>>>

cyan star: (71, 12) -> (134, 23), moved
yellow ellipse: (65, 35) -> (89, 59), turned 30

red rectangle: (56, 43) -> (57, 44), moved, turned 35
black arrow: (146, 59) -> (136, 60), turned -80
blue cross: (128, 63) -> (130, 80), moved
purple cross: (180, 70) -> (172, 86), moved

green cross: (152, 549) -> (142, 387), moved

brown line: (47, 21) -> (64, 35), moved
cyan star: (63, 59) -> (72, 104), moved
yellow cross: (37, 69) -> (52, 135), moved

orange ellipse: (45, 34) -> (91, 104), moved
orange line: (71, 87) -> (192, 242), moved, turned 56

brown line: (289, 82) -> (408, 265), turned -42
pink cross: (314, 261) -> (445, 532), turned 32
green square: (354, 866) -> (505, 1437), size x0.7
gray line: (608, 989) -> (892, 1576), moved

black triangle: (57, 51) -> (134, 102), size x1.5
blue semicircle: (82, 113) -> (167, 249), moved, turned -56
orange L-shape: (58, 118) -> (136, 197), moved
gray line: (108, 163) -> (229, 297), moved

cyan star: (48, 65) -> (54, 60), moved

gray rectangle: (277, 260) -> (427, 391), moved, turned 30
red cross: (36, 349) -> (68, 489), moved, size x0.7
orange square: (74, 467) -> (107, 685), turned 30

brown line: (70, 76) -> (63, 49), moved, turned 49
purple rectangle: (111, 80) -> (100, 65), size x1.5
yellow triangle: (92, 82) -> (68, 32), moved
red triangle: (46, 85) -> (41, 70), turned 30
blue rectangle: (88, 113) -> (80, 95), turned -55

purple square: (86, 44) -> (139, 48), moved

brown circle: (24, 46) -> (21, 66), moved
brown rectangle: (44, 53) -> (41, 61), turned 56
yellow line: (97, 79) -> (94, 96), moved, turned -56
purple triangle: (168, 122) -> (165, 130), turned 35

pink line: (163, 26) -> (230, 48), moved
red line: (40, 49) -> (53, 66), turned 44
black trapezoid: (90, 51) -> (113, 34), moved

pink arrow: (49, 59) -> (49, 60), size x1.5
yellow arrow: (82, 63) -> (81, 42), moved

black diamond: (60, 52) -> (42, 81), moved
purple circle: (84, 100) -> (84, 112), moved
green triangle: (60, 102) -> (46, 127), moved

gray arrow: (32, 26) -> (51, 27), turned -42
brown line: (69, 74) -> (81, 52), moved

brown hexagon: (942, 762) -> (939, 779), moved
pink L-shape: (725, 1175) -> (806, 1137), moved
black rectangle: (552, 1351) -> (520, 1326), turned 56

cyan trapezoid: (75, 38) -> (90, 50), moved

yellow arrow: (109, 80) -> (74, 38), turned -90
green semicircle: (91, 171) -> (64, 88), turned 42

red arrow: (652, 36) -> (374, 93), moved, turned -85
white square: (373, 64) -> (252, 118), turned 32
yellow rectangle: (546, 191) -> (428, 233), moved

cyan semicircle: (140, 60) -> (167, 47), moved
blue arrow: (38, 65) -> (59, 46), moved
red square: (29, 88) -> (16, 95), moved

<<<

• _Instructions to follow_: Going down the listing above, begin printing at the line with "green cross: (152, 549) -> (142, 387), moved" and finish with the line with "brown line: (70, 76)", exactly as they appear.

• _Answer below_:
green cross: (152, 549) -> (142, 387), moved

brown line: (47, 21) -> (64, 35), moved
cyan star: (63, 59) -> (72, 104), moved
yellow cross: (37, 69) -> (52, 135), moved

orange ellipse: (45, 34) -> (91, 104), moved
orange line: (71, 87) -> (192, 242), moved, turned 56

brown line: (289, 82) -> (408, 265), turned -42
pink cross: (314, 261) -> (445, 532), turned 32
green square: (354, 866) -> (505, 1437), size x0.7
gray line: (608, 989) -> (892, 1576), moved

black triangle: (57, 51) -> (134, 102), size x1.5
blue semicircle: (82, 113) -> (167, 249), moved, turned -56
orange L-shape: (58, 118) -> (136, 197), moved
gray line: (108, 163) -> (229, 297), moved

cyan star: (48, 65) -> (54, 60), moved

gray rectangle: (277, 260) -> (427, 391), moved, turned 30
red cross: (36, 349) -> (68, 489), moved, size x0.7
orange square: (74, 467) -> (107, 685), turned 30

brown line: (70, 76) -> (63, 49), moved, turned 49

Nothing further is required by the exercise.